### BRIEF
Transcribe all of the data verbatim, please, and leave out its pictures.

(RECORDS FOR THIS EXERCISE)

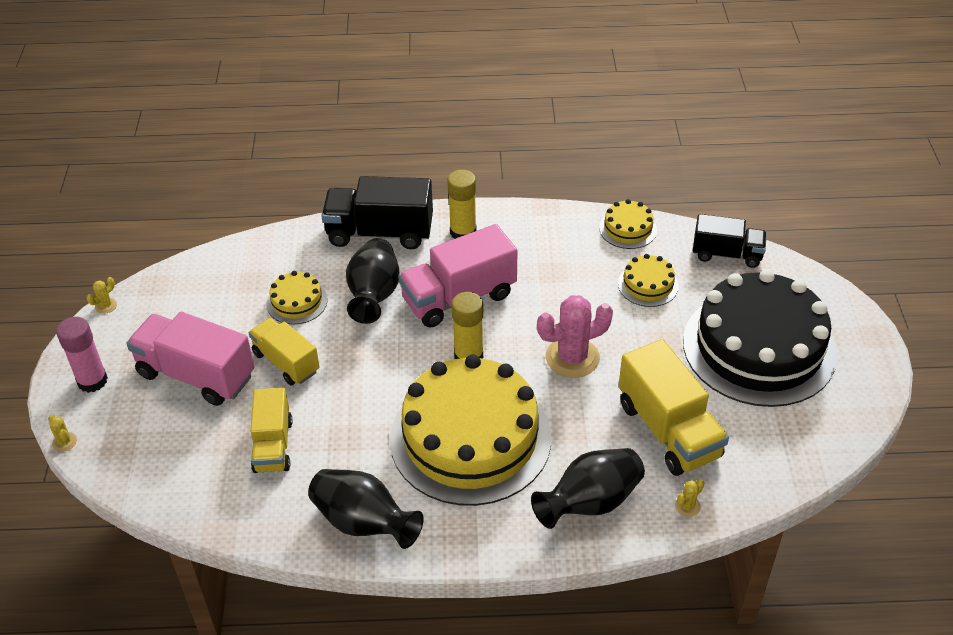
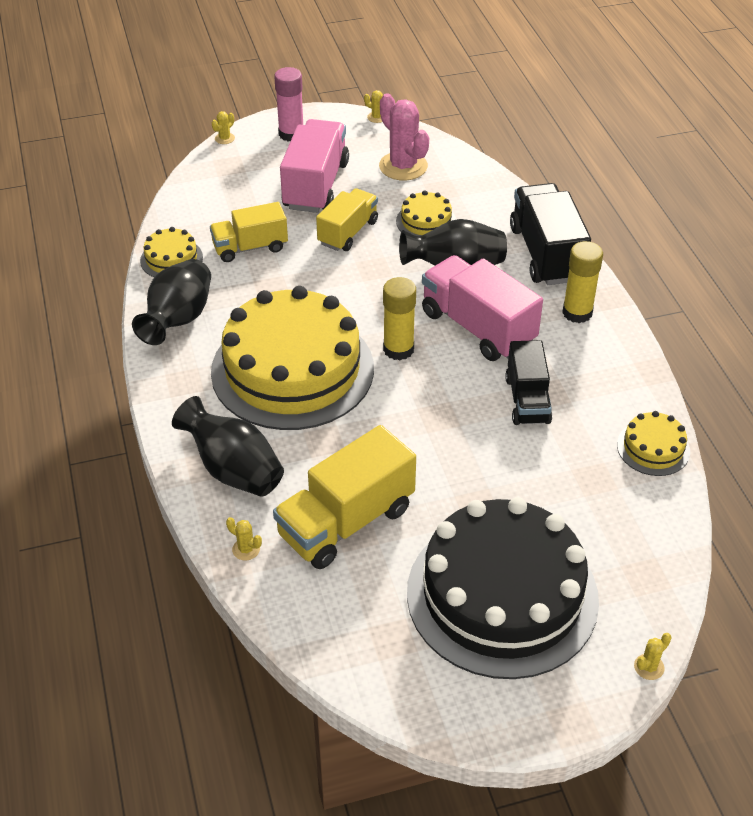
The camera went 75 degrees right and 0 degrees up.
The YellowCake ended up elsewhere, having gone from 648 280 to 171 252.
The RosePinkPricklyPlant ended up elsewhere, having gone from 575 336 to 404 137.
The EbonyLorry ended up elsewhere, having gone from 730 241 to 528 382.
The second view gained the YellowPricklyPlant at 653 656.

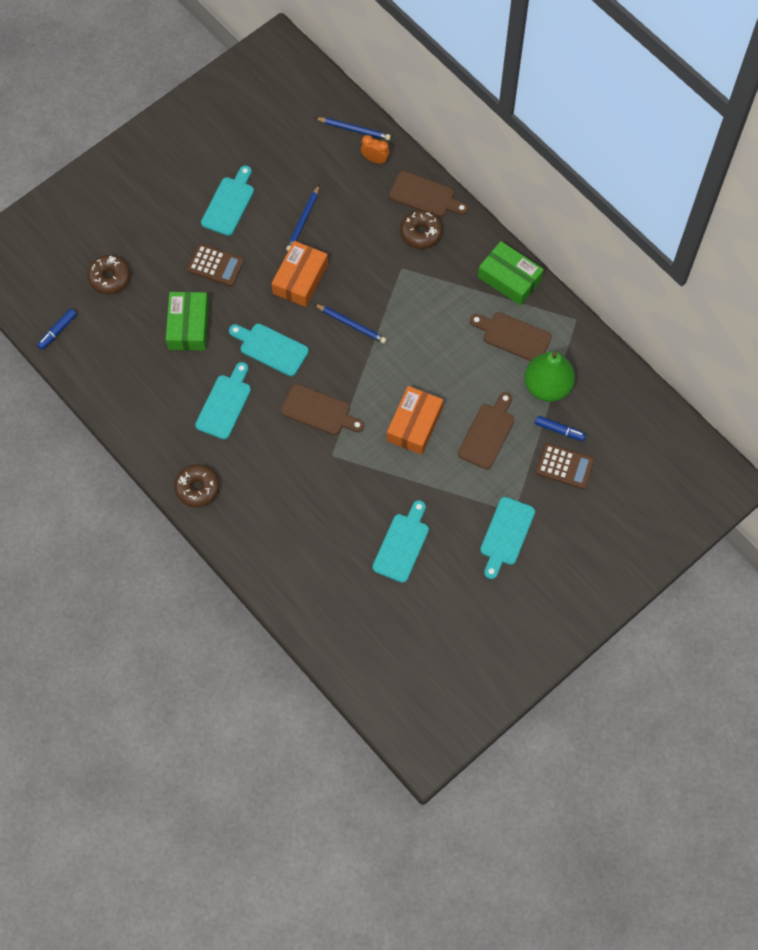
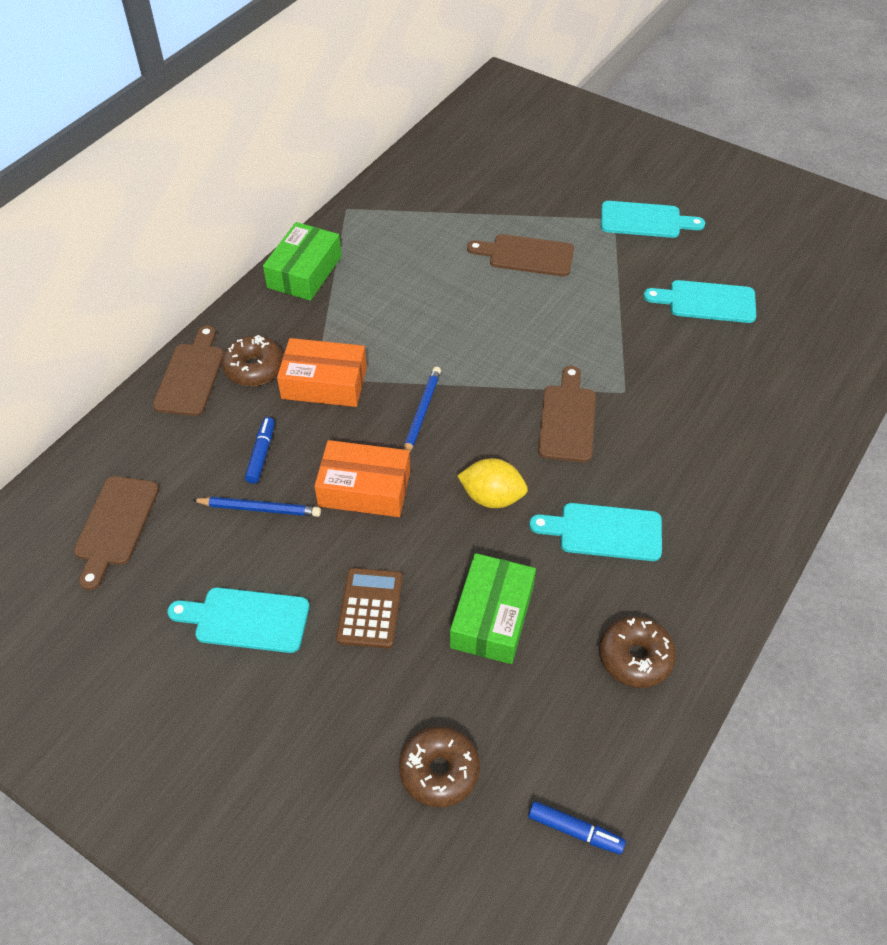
The camera went 105 degrees left and 15 degrees down.
The RussetCuttingBoard ended up elsewhere, having gone from 511 336 to 116 533.
The CobaltFeltPen ended up elsewhere, having gone from 560 428 to 260 450.
The BrightOrangeParcel ended up elsewhere, having gone from 415 420 to 322 372.
The EmeraldParcel at 187 321 ended up facing another way, 60 degrees counterclockwise from before.
Where the TurquoiseCuttingBoard stood at 269 350, the YellowToyLemon came to stand at 492 483.
The RussetDonut ended up elsewhere, having gone from 197 485 to 638 652.
The second view lost the CobaltLeadPencil at 353 128.
The second view lost the BrightOrangeAlarmClock at 375 149.
The second view lost the EmeraldToyPear at 549 376.
The second view lost the RussetAddingMachine at 565 466.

(End RECORDS FOR THIS EXERCISE)

### PROBLEM SOLUTION
The camera went 75 degrees right and 0 degrees up.
The YellowCake ended up elsewhere, having gone from 648 280 to 171 252.
The RosePinkPricklyPlant ended up elsewhere, having gone from 575 336 to 404 137.
The EbonyLorry ended up elsewhere, having gone from 730 241 to 528 382.
The second view gained the YellowPricklyPlant at 653 656.

The camera went 105 degrees left and 15 degrees down.
The RussetCuttingBoard ended up elsewhere, having gone from 511 336 to 116 533.
The CobaltFeltPen ended up elsewhere, having gone from 560 428 to 260 450.
The BrightOrangeParcel ended up elsewhere, having gone from 415 420 to 322 372.
The EmeraldParcel at 187 321 ended up facing another way, 60 degrees counterclockwise from before.
Where the TurquoiseCuttingBoard stood at 269 350, the YellowToyLemon came to stand at 492 483.
The RussetDonut ended up elsewhere, having gone from 197 485 to 638 652.
The second view lost the CobaltLeadPencil at 353 128.
The second view lost the BrightOrangeAlarmClock at 375 149.
The second view lost the EmeraldToyPear at 549 376.
The second view lost the RussetAddingMachine at 565 466.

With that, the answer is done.